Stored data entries
:::

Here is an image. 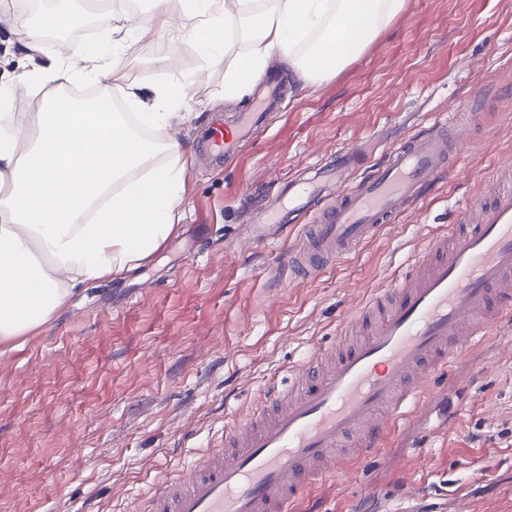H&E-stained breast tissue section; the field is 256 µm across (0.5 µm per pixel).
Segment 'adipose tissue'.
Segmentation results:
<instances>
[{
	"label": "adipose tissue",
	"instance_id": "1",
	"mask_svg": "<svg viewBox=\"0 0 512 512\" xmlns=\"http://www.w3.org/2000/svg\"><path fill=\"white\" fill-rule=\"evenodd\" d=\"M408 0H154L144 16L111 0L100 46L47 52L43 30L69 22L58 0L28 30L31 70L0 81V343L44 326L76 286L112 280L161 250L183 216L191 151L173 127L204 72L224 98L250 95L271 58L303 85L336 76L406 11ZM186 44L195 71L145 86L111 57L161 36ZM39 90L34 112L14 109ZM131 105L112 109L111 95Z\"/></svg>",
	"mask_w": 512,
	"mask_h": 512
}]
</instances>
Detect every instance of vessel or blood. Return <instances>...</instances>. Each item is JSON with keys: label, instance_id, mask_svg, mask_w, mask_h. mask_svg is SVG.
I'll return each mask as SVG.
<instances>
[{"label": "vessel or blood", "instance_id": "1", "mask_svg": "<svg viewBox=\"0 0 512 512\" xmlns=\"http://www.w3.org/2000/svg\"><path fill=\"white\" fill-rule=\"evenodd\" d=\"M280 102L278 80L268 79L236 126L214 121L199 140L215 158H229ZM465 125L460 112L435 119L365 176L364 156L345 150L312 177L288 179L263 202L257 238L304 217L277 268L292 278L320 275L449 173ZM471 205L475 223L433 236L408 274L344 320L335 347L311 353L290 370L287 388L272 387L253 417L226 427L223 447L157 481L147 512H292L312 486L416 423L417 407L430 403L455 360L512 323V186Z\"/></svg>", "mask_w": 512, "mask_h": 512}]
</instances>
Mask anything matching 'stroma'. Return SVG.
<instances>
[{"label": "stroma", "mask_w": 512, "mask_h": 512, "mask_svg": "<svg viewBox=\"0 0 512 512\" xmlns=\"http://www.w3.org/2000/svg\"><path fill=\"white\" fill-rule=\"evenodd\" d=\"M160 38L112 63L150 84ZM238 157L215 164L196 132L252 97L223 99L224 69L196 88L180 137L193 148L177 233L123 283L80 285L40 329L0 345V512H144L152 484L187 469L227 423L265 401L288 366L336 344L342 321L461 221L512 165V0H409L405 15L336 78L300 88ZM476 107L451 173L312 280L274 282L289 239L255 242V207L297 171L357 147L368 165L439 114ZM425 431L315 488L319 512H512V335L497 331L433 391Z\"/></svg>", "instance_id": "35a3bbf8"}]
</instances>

:::

▶ **Task statement**: Include both ends. Return the line holding "Segment 'adipose tissue'." and all lines after it in the records above, exactly as written.

▶ **Reply**:
Segment 'adipose tissue'.
Segmentation results:
<instances>
[{
	"label": "adipose tissue",
	"instance_id": "1",
	"mask_svg": "<svg viewBox=\"0 0 512 512\" xmlns=\"http://www.w3.org/2000/svg\"><path fill=\"white\" fill-rule=\"evenodd\" d=\"M408 0H154L144 16L111 0L100 46L47 52L43 30L69 22L58 0L28 30L31 70L0 81V343L44 326L76 286L112 280L161 250L183 216L191 151L173 127L204 72L224 98L250 95L271 58L303 85L336 76L406 11ZM186 44L195 71L145 86L111 57L161 36ZM39 90L34 112L14 109ZM131 105L112 109L111 95Z\"/></svg>",
	"mask_w": 512,
	"mask_h": 512
}]
</instances>
Detect every instance of vessel or blood. Return <instances>...</instances>. Each item is JSON with keys: label, instance_id, mask_svg, mask_w, mask_h. mask_svg is SVG.
I'll return each mask as SVG.
<instances>
[{"label": "vessel or blood", "instance_id": "1", "mask_svg": "<svg viewBox=\"0 0 512 512\" xmlns=\"http://www.w3.org/2000/svg\"><path fill=\"white\" fill-rule=\"evenodd\" d=\"M280 102L278 80L268 79L236 126L214 121L199 140L215 158H229ZM465 125L460 112L435 119L365 176L364 156L345 150L312 177L288 179L263 202L257 238L304 217L277 268L292 278L320 275L449 173ZM471 205L475 223L433 236L408 274L344 320L335 347L311 353L290 370L287 388L272 387L253 417L226 427L223 447L157 481L147 512H292L312 486L416 423L417 407L430 403L455 360L512 323V186Z\"/></svg>", "mask_w": 512, "mask_h": 512}]
</instances>
Mask anything matching 'stroma'. Return SVG.
<instances>
[{"label": "stroma", "mask_w": 512, "mask_h": 512, "mask_svg": "<svg viewBox=\"0 0 512 512\" xmlns=\"http://www.w3.org/2000/svg\"><path fill=\"white\" fill-rule=\"evenodd\" d=\"M160 38L112 63L150 84ZM238 157L215 164L196 132L252 97L223 99L224 69L196 88L180 137L193 148L177 233L123 283L80 285L40 329L0 345V512H144L152 484L187 469L227 423L265 401L288 366L336 344L342 321L461 221L512 165V0H409L405 15L336 78L300 88ZM476 107L451 173L312 280L274 282L289 239L255 242V207L297 171L357 147L368 165L439 114ZM425 431L315 488L319 512H512V335L497 331L433 391Z\"/></svg>", "instance_id": "35a3bbf8"}]
</instances>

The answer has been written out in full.